### EXERCISE INSTRUCTIONS
Each line of the data that mentions the string "slope" needs to be identified and copied.

[Object transformation records]
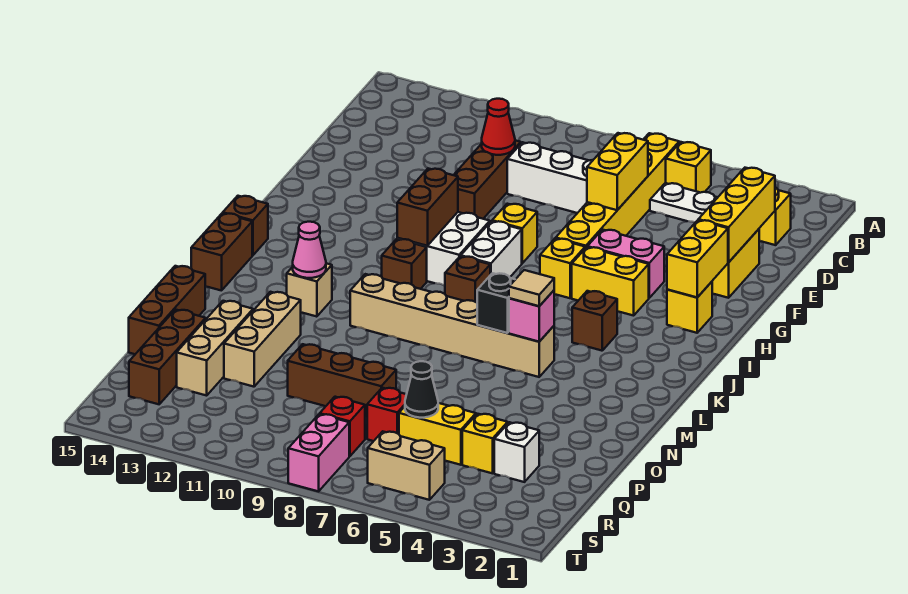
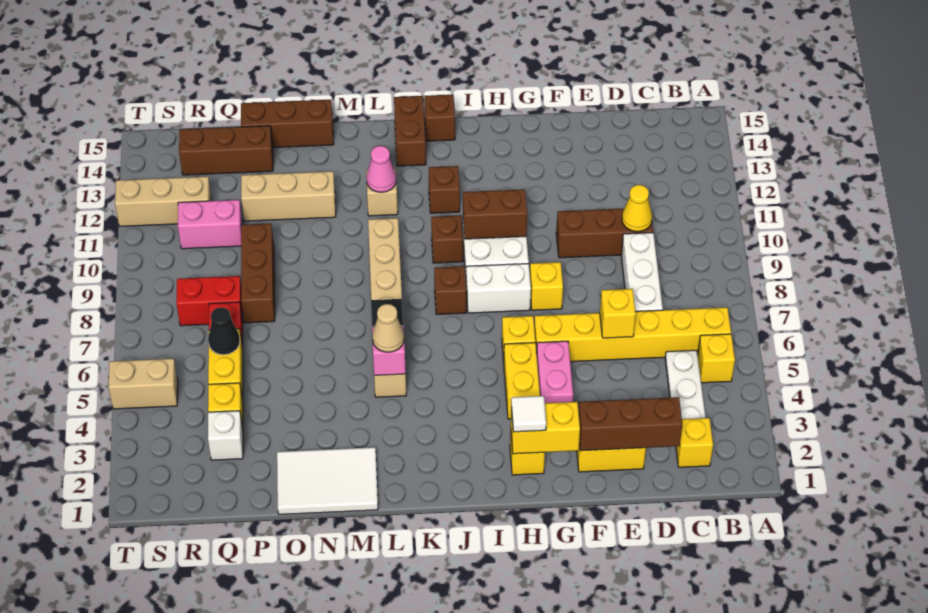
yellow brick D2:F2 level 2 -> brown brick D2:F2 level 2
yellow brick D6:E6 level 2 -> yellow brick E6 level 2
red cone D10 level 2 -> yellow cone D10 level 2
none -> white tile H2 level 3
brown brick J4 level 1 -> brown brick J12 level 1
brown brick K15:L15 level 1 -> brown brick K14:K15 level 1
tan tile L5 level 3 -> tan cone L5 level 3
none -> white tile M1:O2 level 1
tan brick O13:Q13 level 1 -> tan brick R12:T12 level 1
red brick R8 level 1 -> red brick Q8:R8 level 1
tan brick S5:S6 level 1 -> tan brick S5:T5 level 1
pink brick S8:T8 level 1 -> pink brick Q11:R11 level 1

* * *

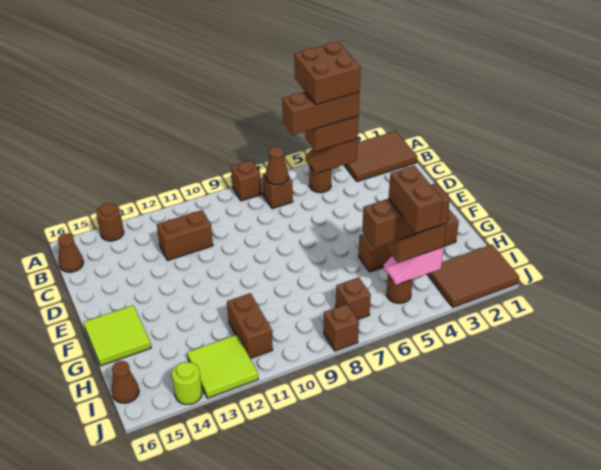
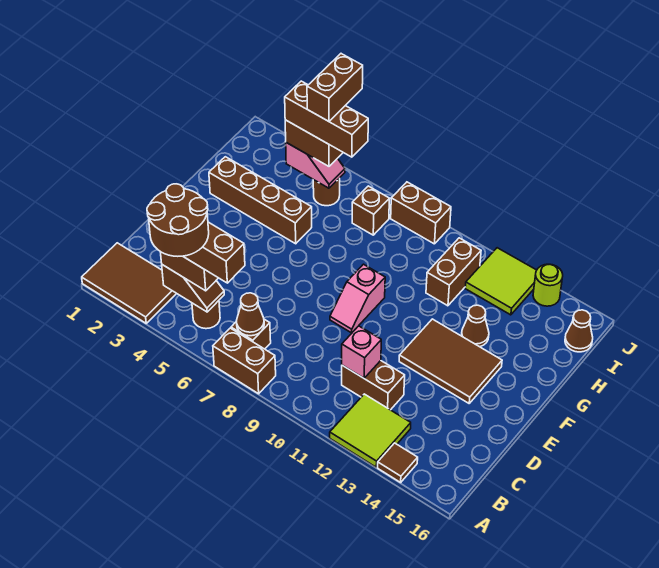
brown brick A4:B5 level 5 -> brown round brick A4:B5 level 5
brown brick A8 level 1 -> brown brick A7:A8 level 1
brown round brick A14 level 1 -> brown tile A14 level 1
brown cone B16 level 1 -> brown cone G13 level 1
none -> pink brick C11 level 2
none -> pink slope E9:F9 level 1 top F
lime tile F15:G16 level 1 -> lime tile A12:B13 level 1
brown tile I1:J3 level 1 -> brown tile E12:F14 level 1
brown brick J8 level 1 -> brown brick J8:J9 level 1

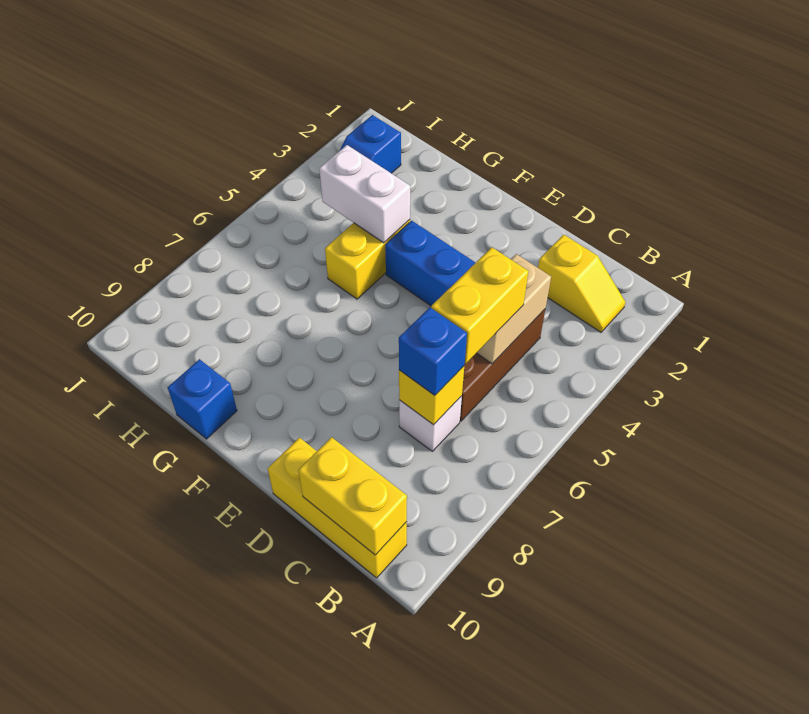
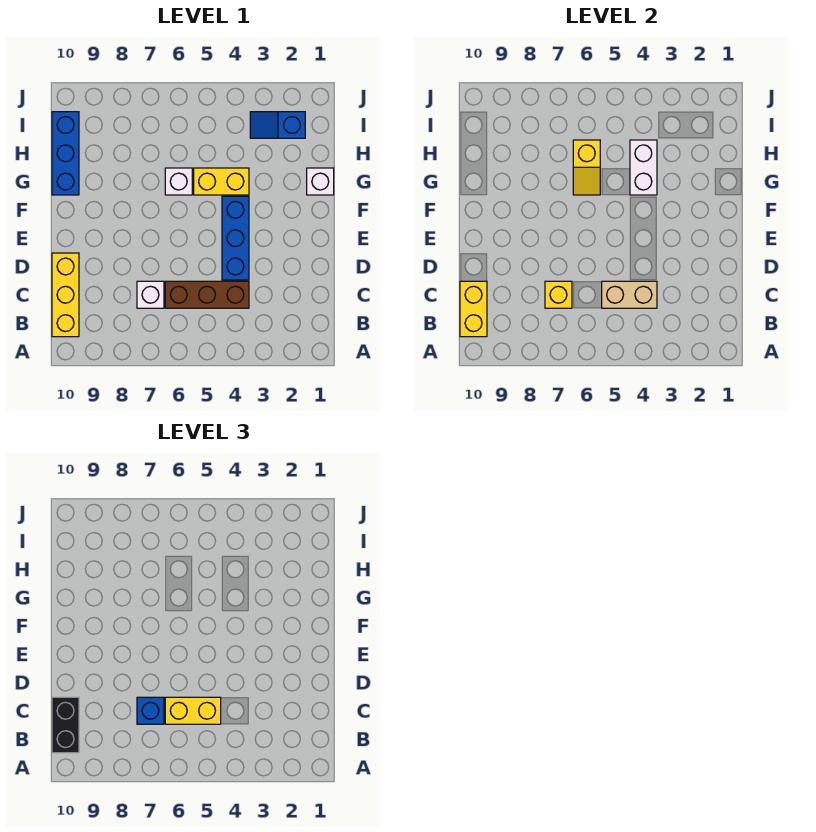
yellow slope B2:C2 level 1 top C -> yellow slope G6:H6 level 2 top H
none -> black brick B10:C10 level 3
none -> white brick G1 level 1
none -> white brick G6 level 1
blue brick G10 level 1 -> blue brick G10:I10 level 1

### FINAL ANSWER
none -> pink slope E9:F9 level 1 top F
yellow slope B2:C2 level 1 top C -> yellow slope G6:H6 level 2 top H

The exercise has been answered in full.